What needs to be done ▸
Please determine how many lines of the material include the word "royal", and respond with nothing but that number.

Data for this task ▸
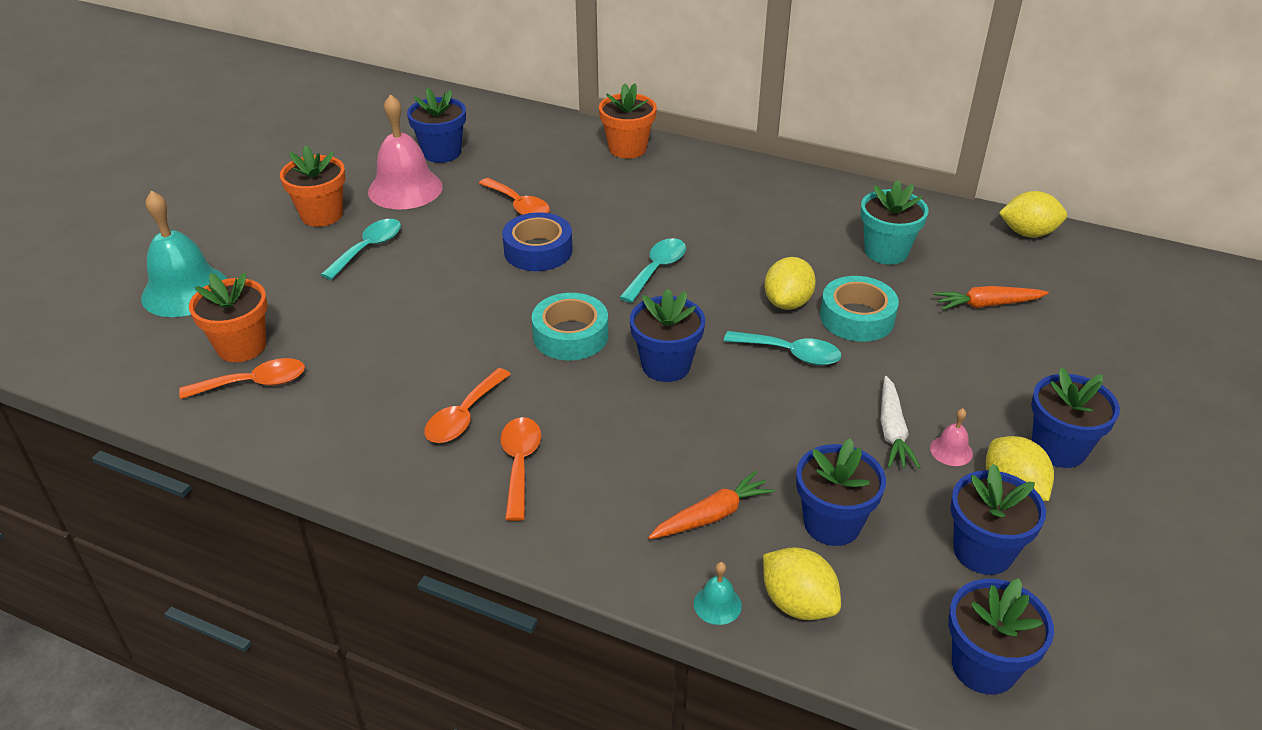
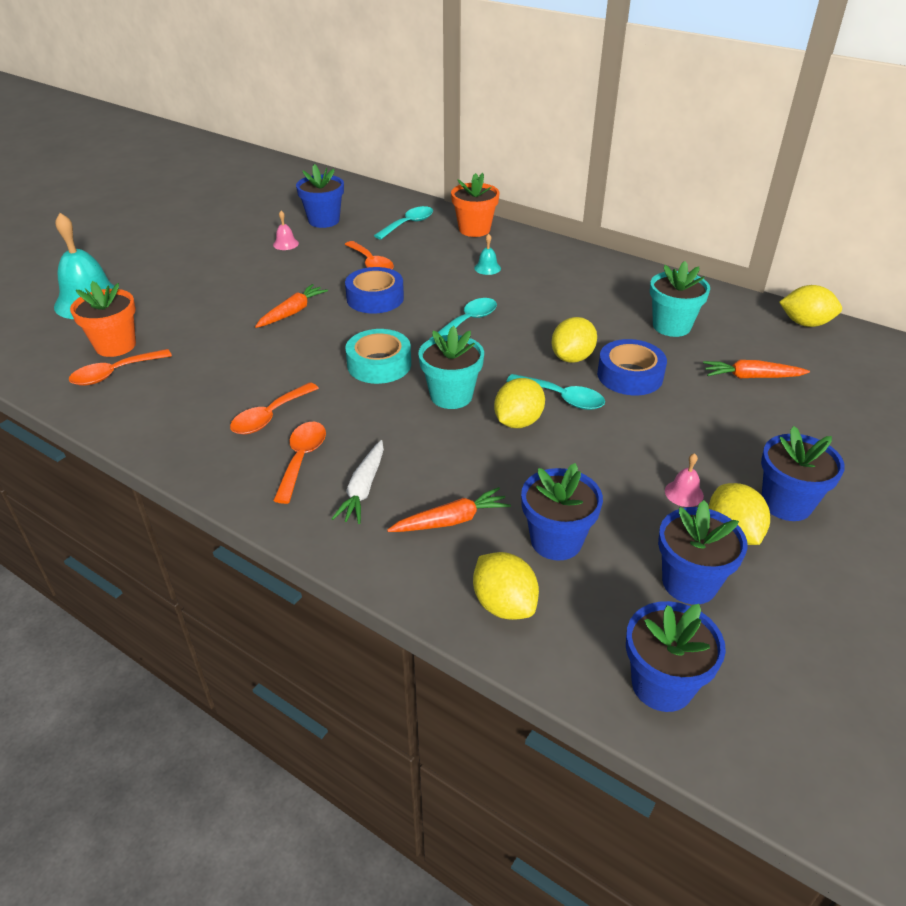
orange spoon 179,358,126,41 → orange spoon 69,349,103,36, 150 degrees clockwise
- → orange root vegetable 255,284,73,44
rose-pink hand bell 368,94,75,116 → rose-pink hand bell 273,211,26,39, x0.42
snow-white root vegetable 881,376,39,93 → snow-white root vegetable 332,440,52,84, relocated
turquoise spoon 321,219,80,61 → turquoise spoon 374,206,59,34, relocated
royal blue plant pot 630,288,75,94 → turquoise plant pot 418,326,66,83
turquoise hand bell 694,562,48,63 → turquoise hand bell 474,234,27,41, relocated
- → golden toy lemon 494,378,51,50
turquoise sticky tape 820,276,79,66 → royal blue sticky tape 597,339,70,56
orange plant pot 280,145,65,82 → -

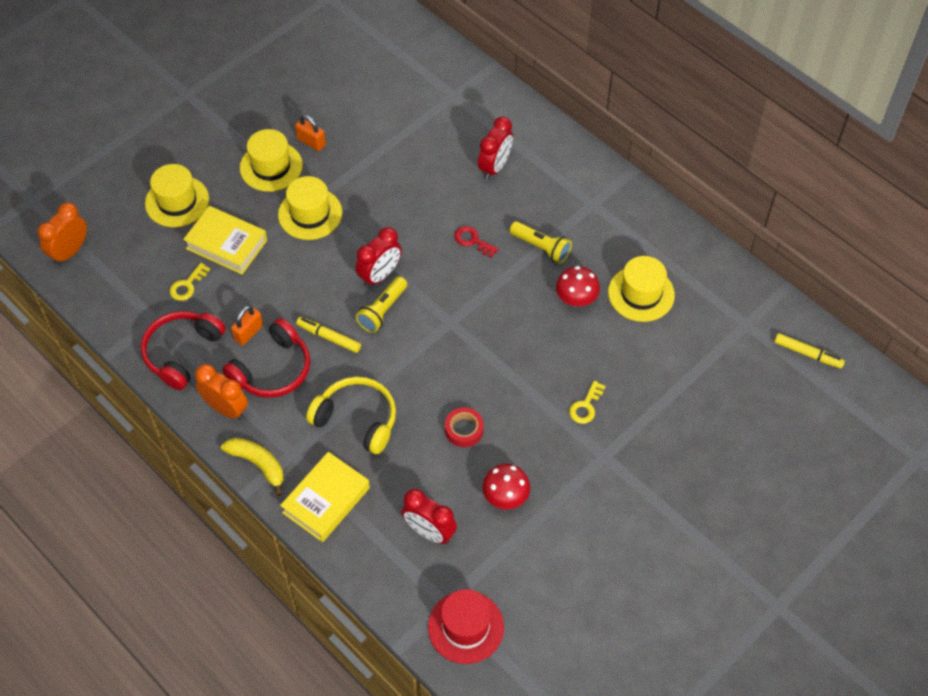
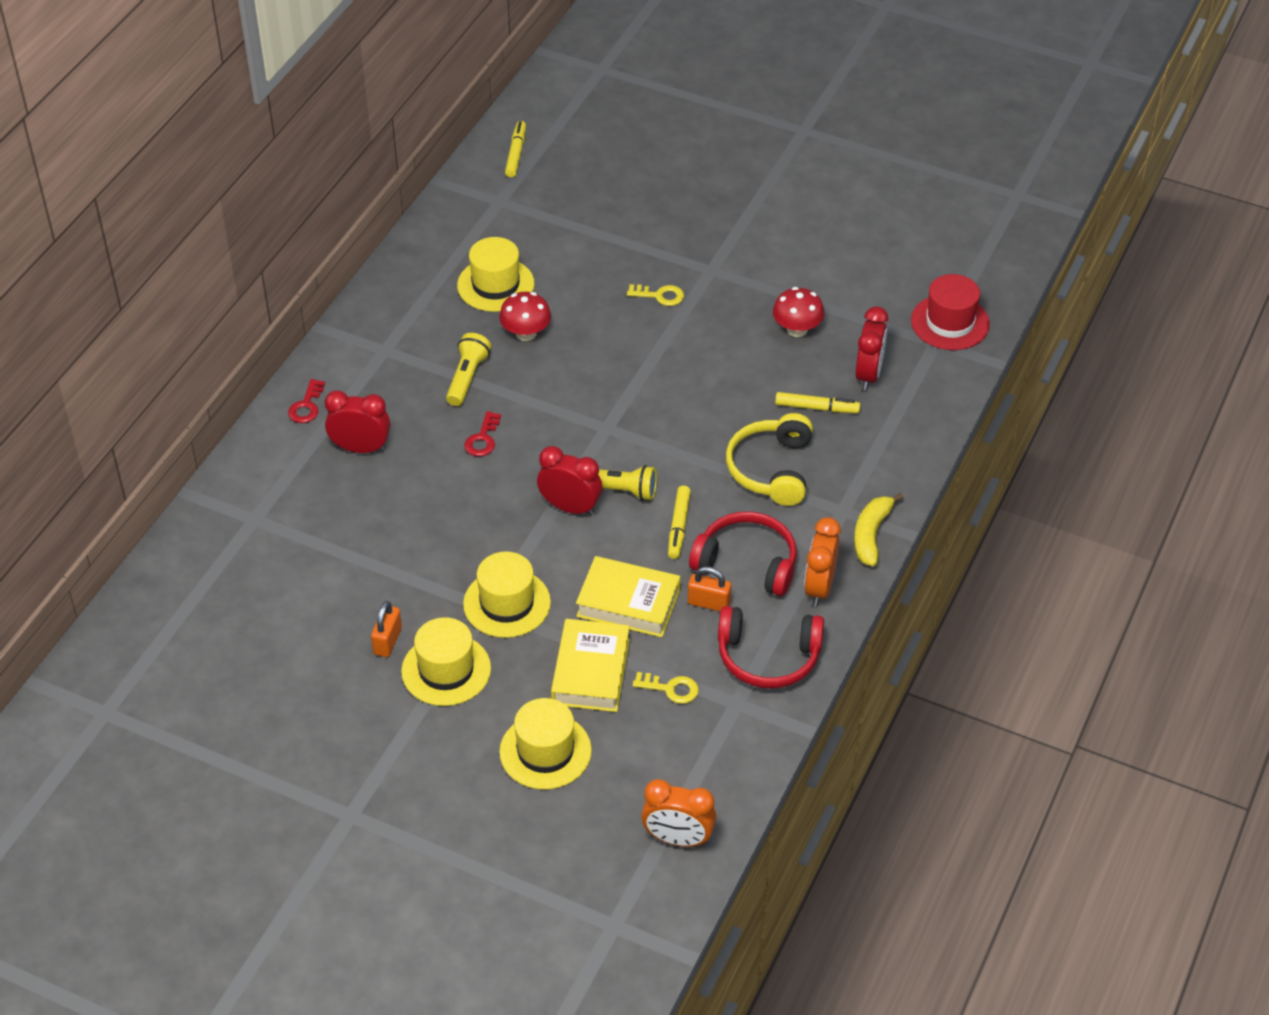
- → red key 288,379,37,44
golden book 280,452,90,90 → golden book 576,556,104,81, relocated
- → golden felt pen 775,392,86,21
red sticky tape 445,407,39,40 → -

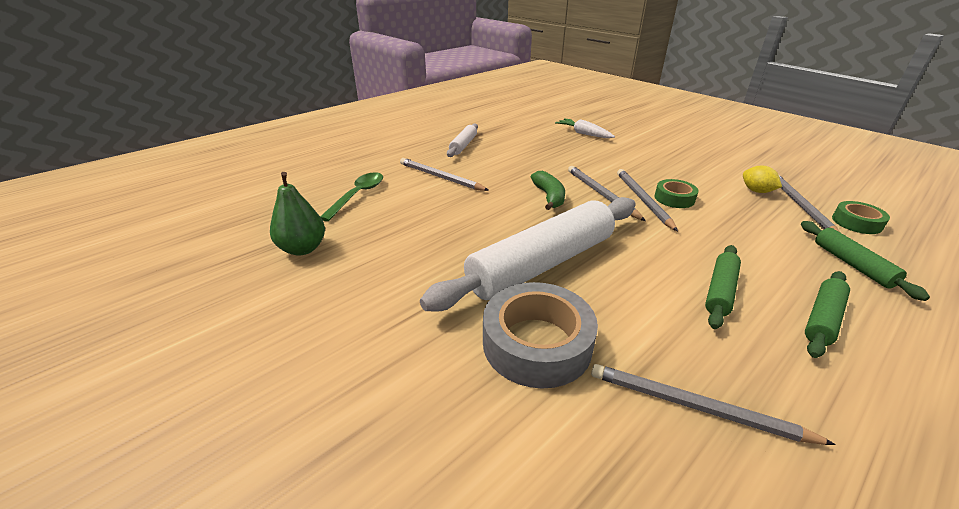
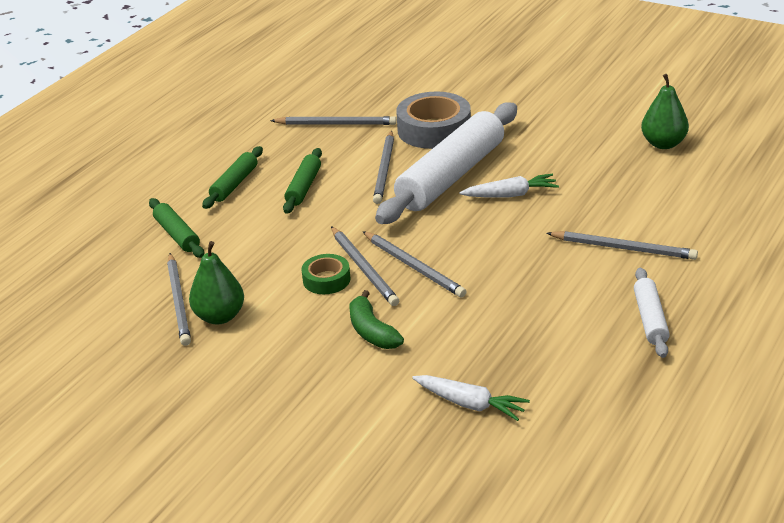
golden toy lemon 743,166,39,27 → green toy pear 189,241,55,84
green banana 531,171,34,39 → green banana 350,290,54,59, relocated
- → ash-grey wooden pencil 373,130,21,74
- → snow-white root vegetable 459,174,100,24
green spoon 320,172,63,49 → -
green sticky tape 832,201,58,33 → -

Answer to this task ▸
2